### What the task asks
Copy out each line of the listing below that contains the word "pink".

### Data
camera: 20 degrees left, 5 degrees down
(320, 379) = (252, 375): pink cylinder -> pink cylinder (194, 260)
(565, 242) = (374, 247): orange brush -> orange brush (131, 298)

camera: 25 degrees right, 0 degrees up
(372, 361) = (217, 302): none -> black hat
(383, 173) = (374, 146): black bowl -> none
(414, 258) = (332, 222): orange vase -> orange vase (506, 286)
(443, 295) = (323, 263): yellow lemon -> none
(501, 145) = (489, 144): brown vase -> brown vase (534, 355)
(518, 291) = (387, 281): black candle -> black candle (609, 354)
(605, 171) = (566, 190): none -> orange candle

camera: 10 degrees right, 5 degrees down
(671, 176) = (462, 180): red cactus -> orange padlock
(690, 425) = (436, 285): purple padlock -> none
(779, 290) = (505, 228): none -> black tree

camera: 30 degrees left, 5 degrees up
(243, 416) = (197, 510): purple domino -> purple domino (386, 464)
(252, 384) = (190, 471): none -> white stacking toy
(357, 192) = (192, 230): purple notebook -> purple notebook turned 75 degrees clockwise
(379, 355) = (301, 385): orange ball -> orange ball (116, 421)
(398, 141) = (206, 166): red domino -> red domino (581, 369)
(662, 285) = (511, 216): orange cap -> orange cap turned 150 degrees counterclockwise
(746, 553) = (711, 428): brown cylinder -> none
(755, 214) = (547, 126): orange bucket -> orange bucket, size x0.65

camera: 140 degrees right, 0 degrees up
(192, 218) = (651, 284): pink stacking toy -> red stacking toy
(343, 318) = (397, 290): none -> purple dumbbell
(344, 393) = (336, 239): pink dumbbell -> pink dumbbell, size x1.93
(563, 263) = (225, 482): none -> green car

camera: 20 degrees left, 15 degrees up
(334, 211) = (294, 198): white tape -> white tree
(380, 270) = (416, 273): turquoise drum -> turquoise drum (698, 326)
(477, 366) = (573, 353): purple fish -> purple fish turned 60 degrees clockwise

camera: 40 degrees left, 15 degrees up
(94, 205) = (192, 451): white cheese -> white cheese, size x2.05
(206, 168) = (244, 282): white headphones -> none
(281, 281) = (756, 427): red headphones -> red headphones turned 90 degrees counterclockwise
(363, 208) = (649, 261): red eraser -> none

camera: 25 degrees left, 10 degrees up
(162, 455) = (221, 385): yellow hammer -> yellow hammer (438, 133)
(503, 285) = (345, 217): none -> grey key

### Exercise result
(320, 379) = (252, 375): pink cylinder -> pink cylinder (194, 260)
(192, 218) = (651, 284): pink stacking toy -> red stacking toy
(344, 393) = (336, 239): pink dumbbell -> pink dumbbell, size x1.93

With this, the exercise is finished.